[Start of Attachment]
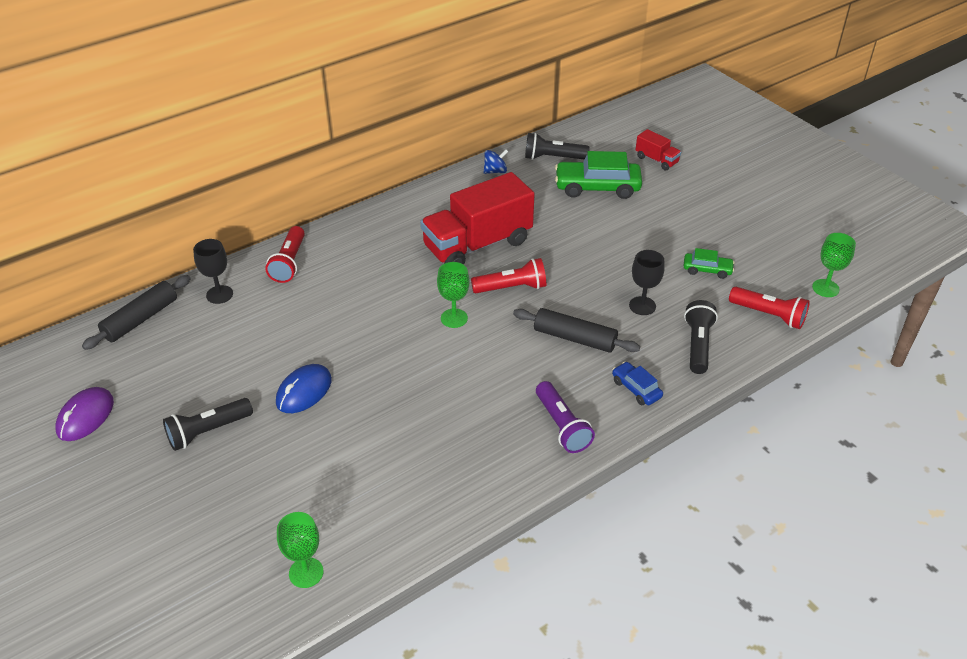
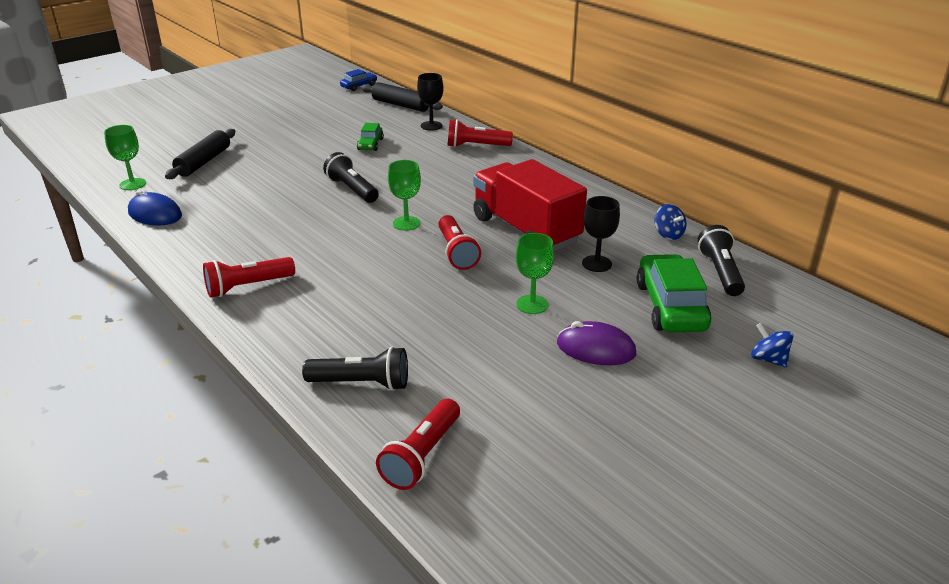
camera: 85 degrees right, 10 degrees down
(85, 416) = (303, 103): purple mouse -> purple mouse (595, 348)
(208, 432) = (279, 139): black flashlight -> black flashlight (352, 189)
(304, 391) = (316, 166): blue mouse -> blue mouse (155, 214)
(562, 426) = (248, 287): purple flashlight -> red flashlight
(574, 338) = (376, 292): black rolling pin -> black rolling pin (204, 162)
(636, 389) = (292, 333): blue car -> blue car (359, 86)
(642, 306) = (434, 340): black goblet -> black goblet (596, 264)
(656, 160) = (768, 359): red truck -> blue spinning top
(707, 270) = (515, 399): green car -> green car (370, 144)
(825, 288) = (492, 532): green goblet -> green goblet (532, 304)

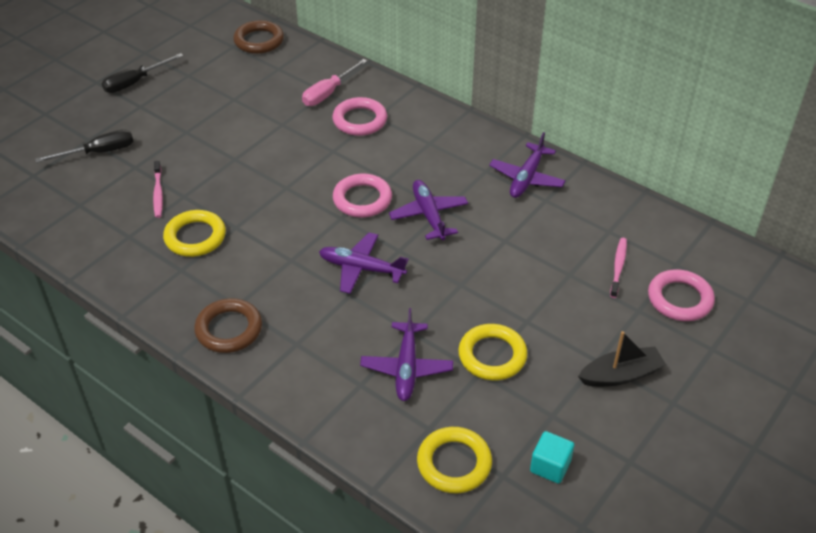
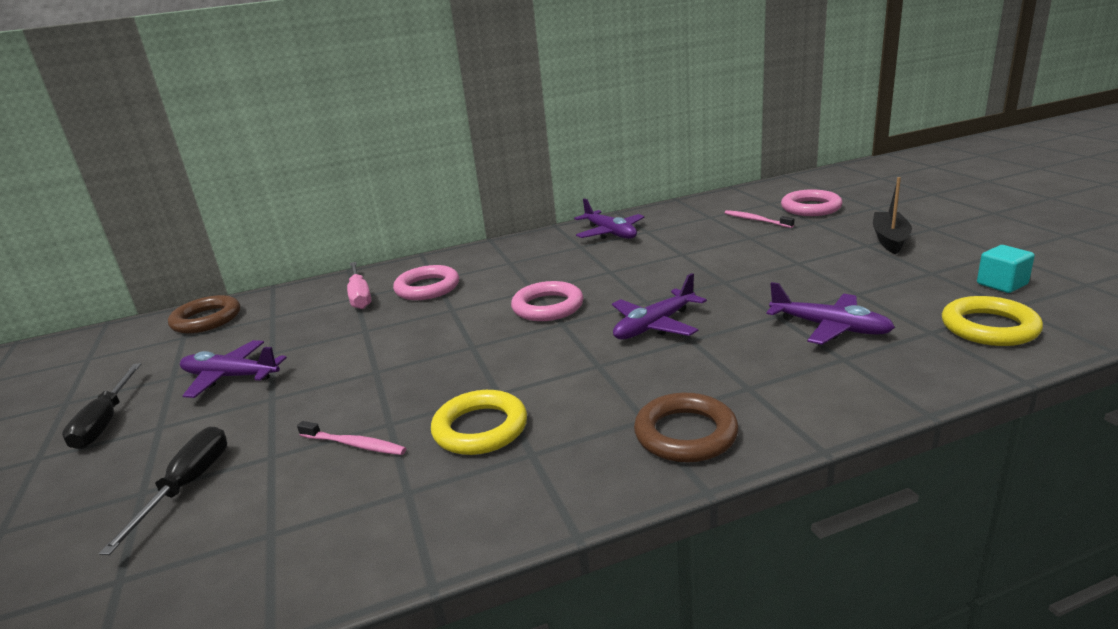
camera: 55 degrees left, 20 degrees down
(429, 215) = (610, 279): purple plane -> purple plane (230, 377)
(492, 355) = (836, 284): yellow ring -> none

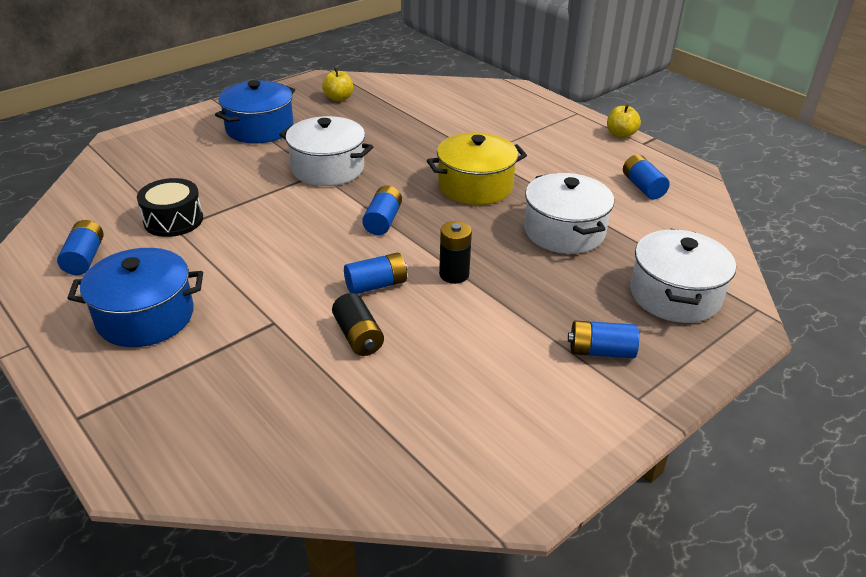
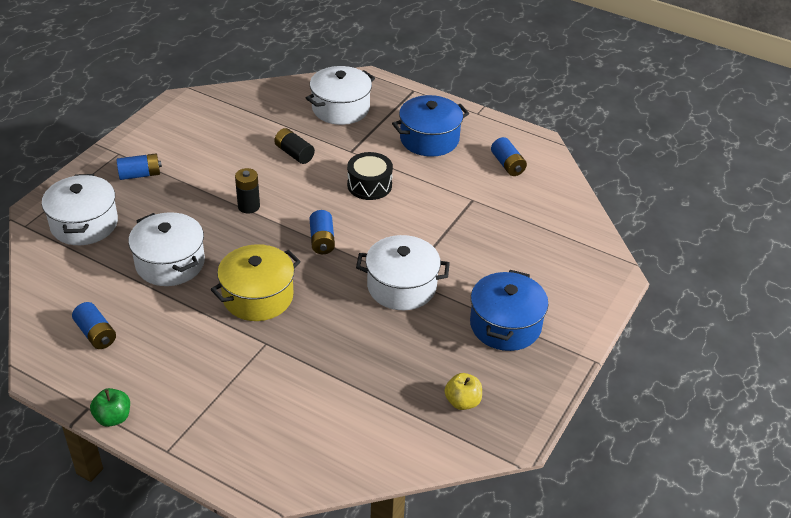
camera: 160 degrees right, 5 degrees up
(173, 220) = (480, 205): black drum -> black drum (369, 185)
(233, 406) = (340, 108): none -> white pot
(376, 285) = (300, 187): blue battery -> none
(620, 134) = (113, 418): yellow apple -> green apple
[End of Attachment]
In the records above, everything from the line with "(825, 288) = (492, 532): green" down to the line with "(173, 220) = (480, 205): black" is to be set down exactly, both ends included, with no pictures and no other lines.

(825, 288) = (492, 532): green goblet -> green goblet (532, 304)

camera: 55 degrees left, 20 degrees down
(429, 215) = (610, 279): purple plane -> purple plane (230, 377)
(492, 355) = (836, 284): yellow ring -> none

camera: 160 degrees right, 5 degrees up
(173, 220) = (480, 205): black drum -> black drum (369, 185)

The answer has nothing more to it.